### Input material

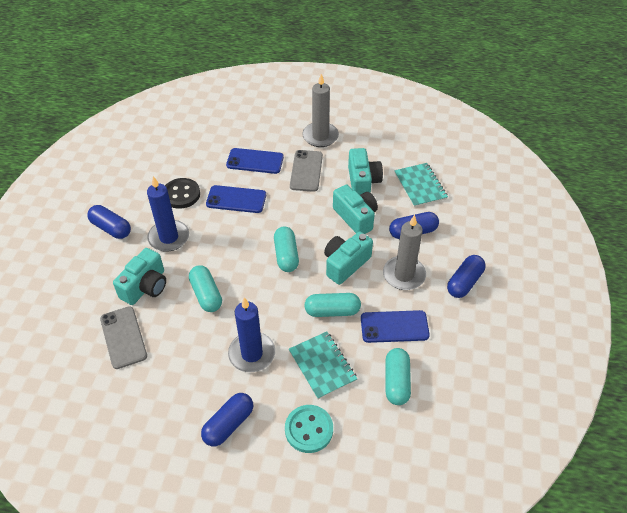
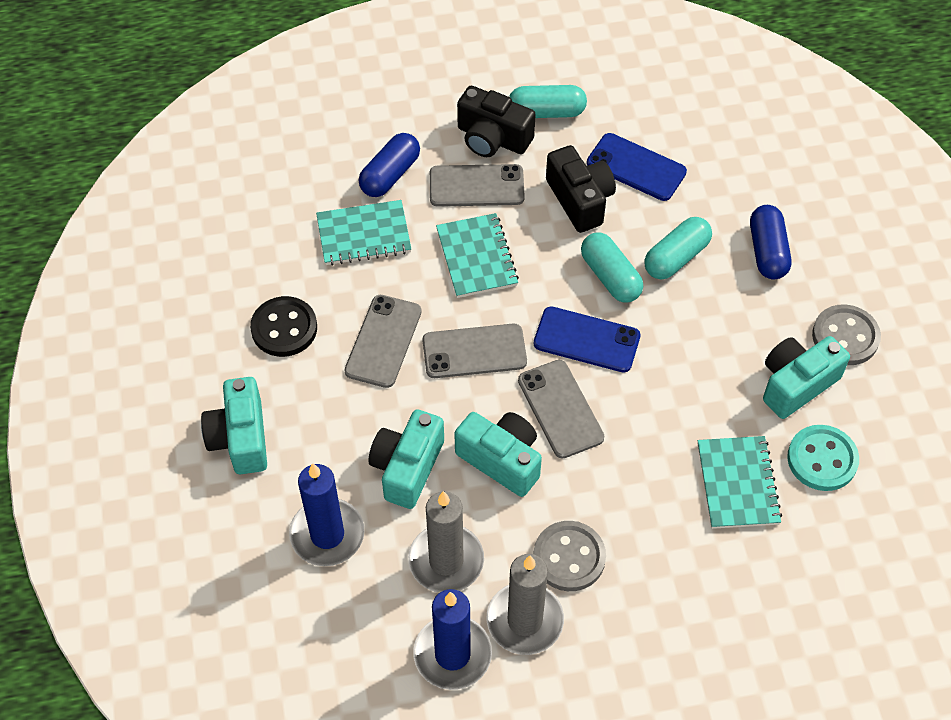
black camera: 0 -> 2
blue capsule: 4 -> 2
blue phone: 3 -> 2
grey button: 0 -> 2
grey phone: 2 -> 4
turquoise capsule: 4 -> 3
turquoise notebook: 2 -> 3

######

#### [Your instructions]
From the listing above, copy every line that holds the string "turquoise".

#### [Response area]
turquoise capsule: 4 -> 3
turquoise notebook: 2 -> 3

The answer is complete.